(Listed entries):
⟨

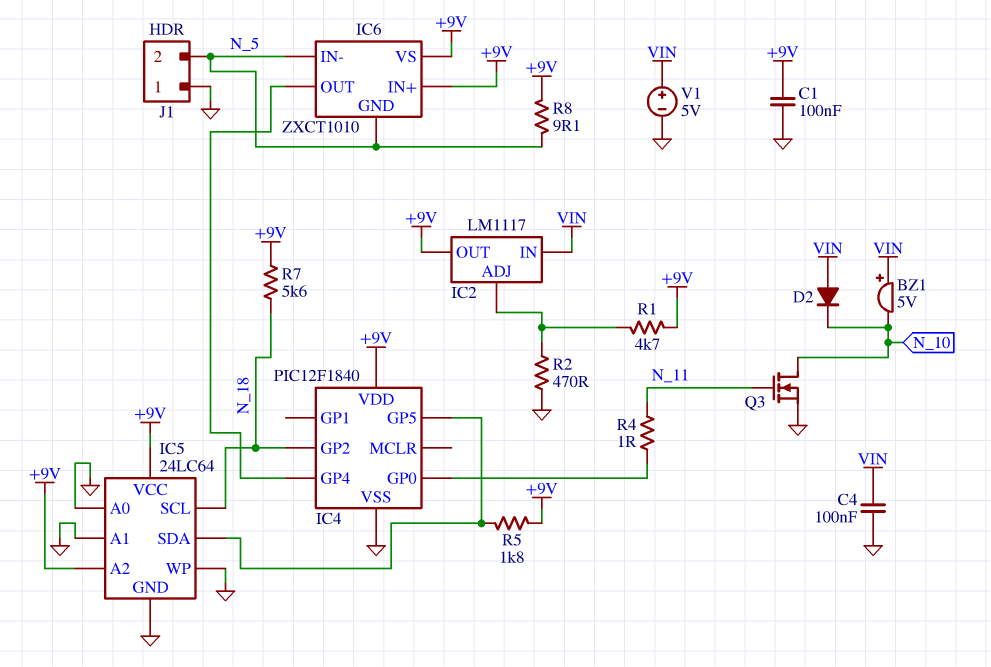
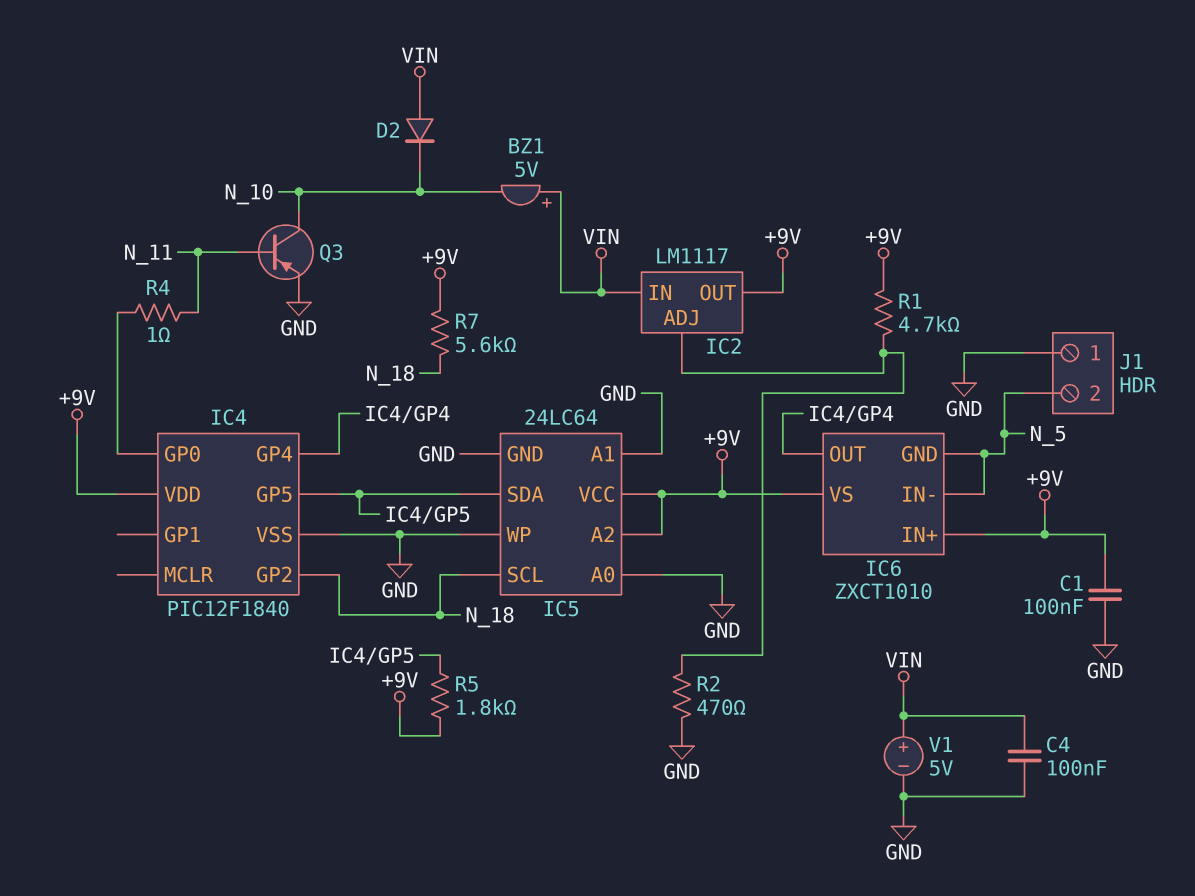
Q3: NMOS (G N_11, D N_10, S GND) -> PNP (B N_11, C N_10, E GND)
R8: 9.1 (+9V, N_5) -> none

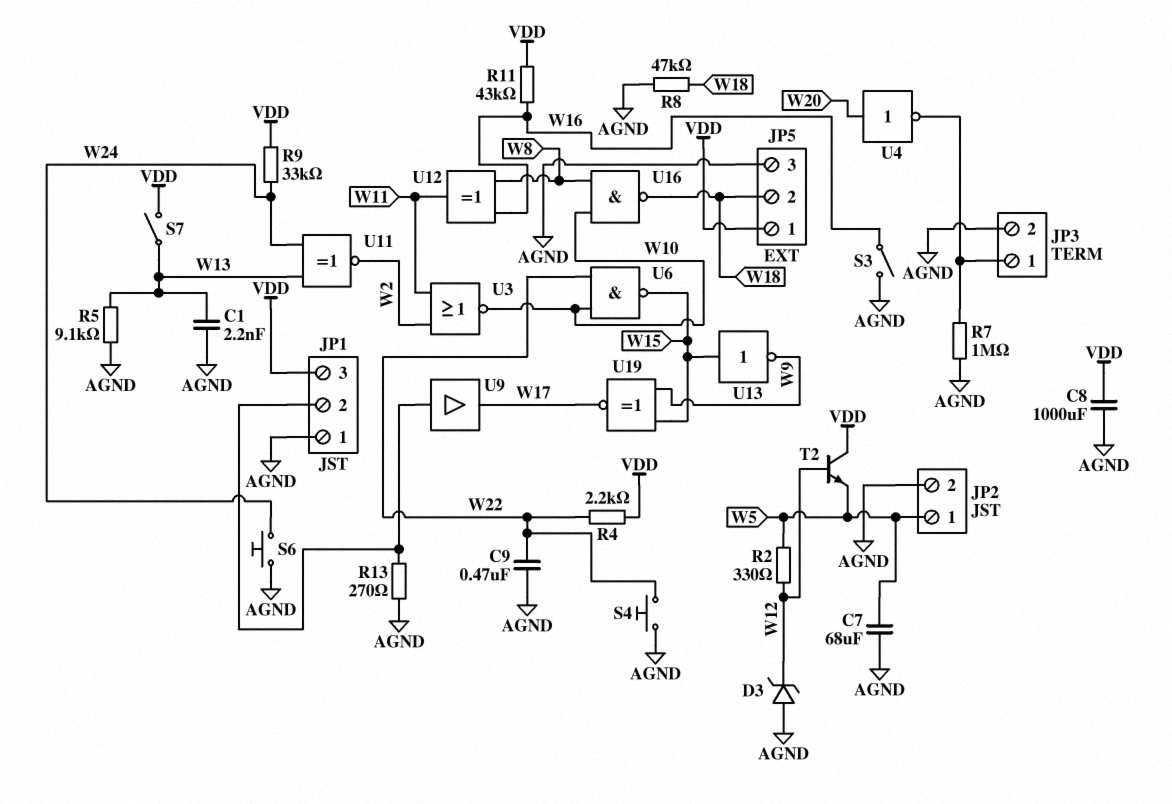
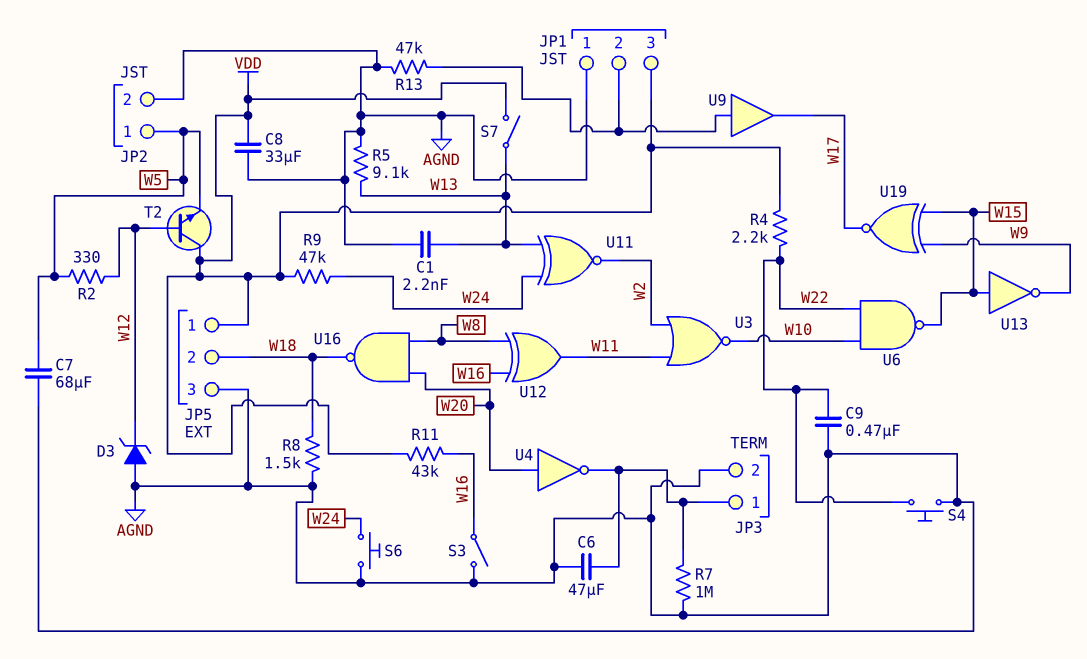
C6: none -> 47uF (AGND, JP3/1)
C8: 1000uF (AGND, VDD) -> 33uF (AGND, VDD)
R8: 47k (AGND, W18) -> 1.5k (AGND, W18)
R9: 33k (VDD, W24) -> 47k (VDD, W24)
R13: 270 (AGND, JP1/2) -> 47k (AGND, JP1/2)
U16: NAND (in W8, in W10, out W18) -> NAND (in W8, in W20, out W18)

⟩
⟨

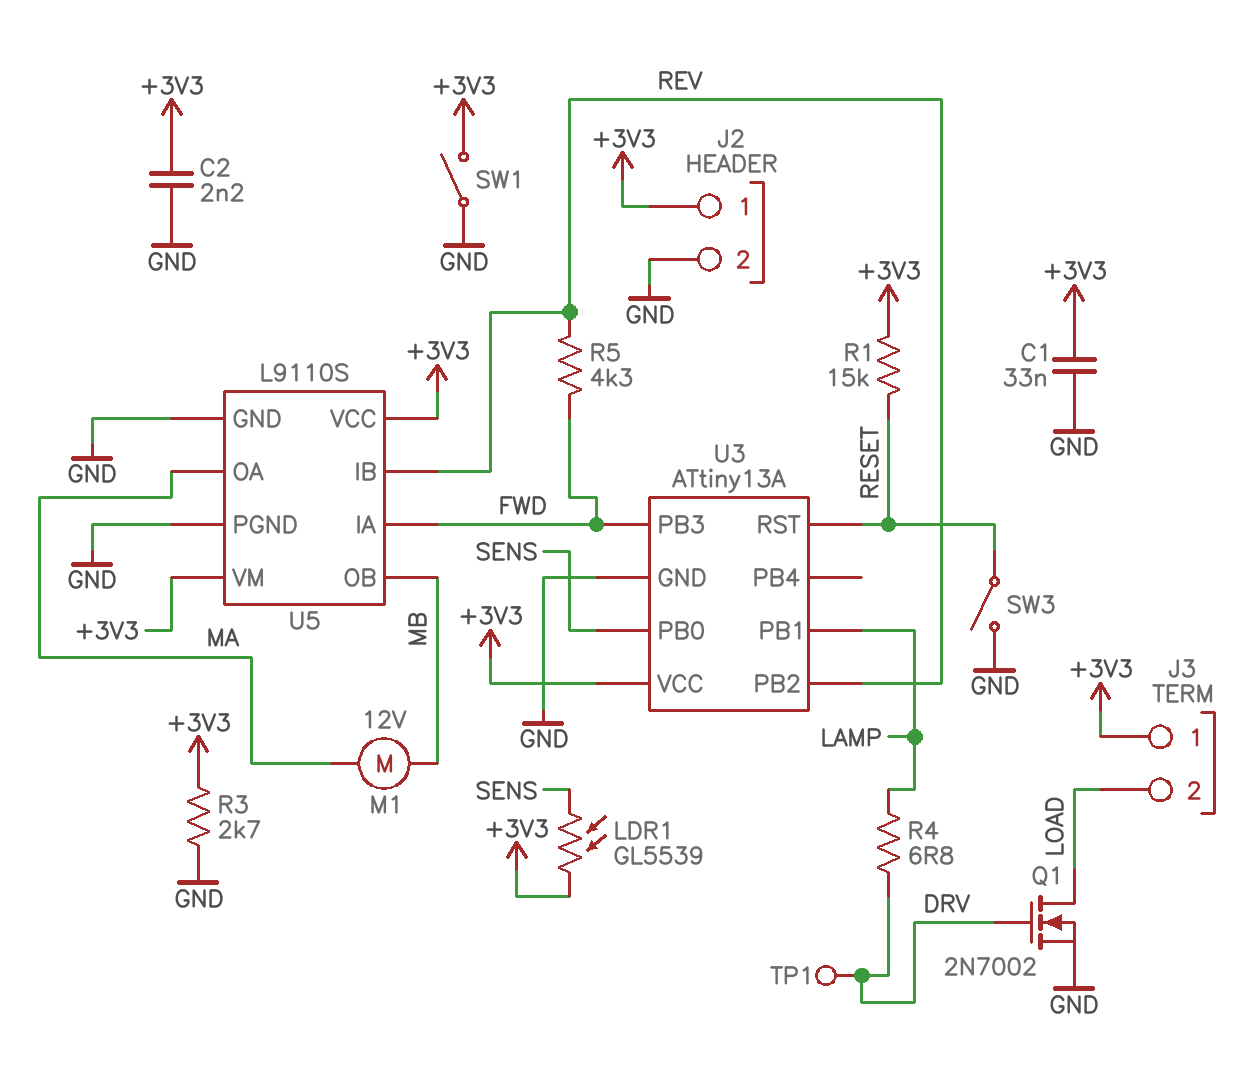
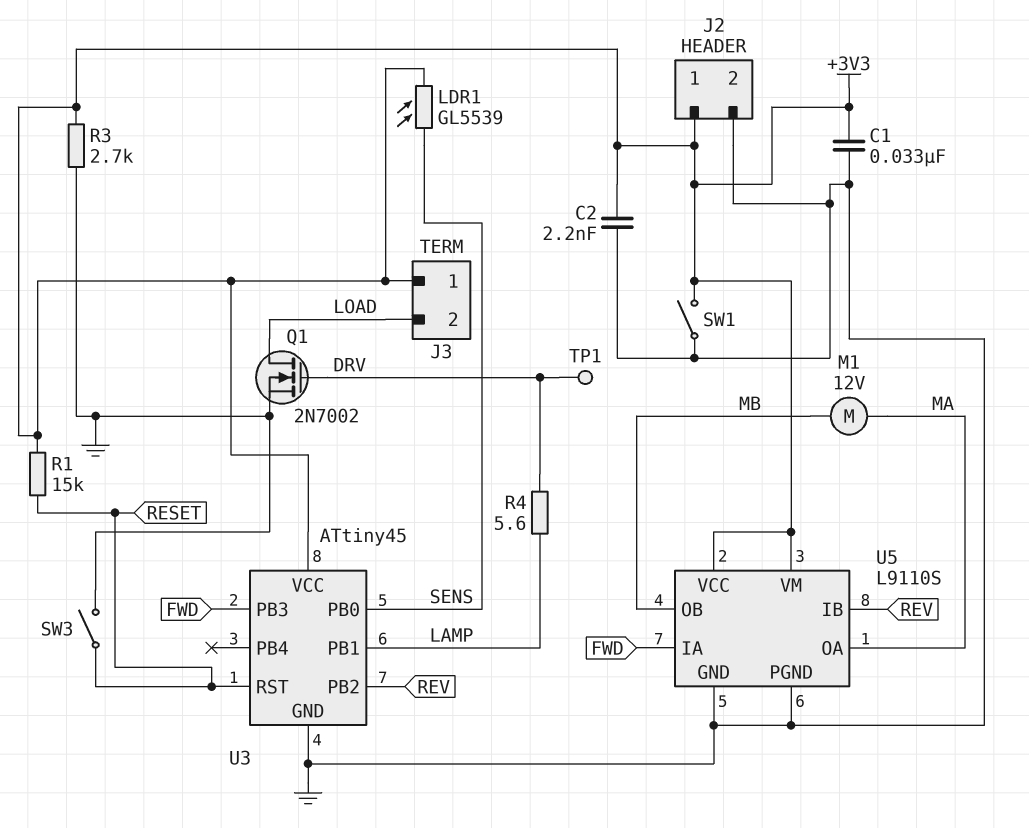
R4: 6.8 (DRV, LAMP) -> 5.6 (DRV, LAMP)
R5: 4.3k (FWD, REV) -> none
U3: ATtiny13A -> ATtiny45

⟩
⟨

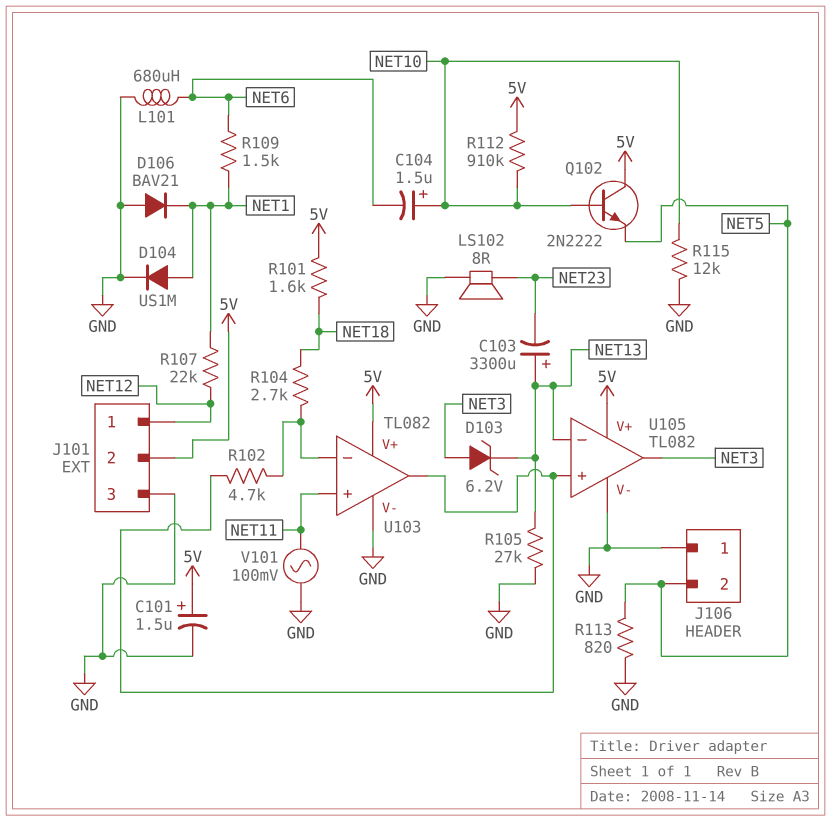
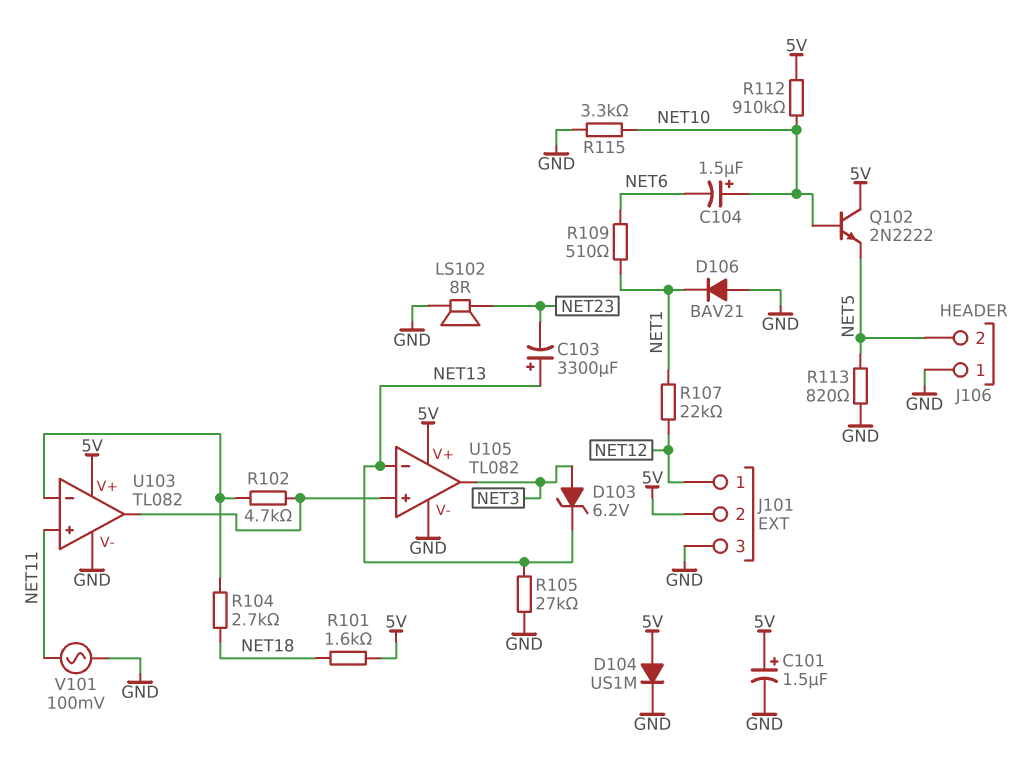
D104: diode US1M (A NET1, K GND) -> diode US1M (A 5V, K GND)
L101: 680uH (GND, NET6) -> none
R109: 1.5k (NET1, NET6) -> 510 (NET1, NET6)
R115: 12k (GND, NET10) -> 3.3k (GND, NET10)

⟩

(Goal of the exercise): Among the lines above, find the one with "D104: diode US1M" and the one with "R115: 12k (GND, NET10) -> 3.3k (GND, NET10)". Quote both and everything between them, exactly.

(Exercise response):
D104: diode US1M (A NET1, K GND) -> diode US1M (A 5V, K GND)
L101: 680uH (GND, NET6) -> none
R109: 1.5k (NET1, NET6) -> 510 (NET1, NET6)
R115: 12k (GND, NET10) -> 3.3k (GND, NET10)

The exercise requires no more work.